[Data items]
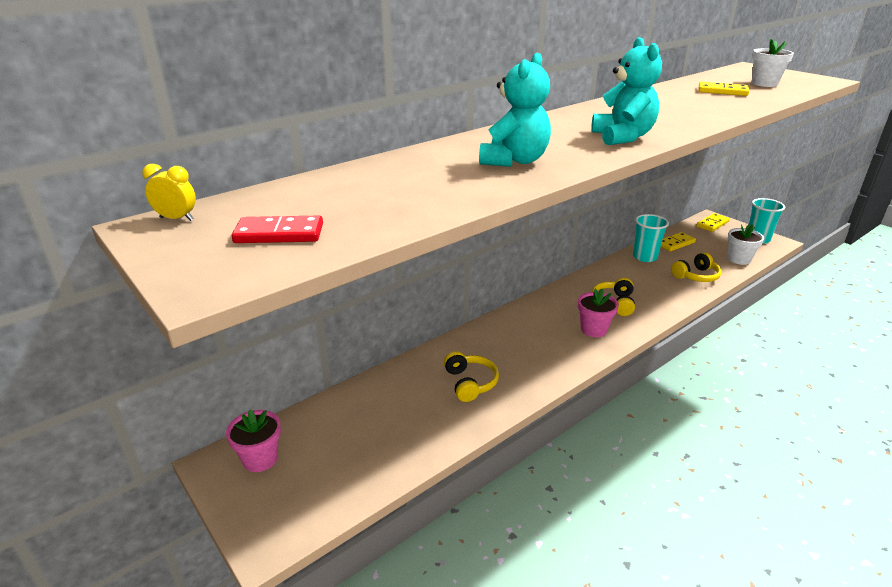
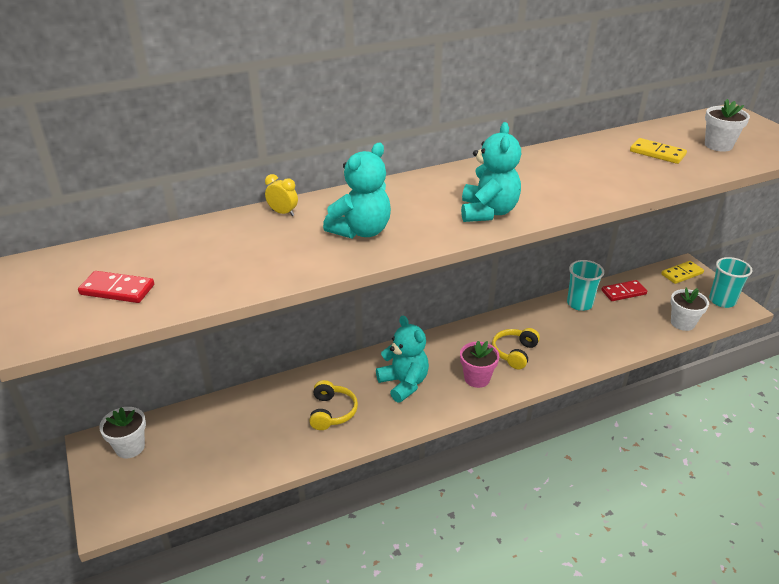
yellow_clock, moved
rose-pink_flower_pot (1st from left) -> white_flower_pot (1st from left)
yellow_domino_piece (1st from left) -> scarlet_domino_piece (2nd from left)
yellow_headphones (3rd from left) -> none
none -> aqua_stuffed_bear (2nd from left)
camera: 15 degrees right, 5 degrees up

# [Required action]
Across the records, count the lines that contain the word "left" and give that figure alone.

# [Output for this exercise]
4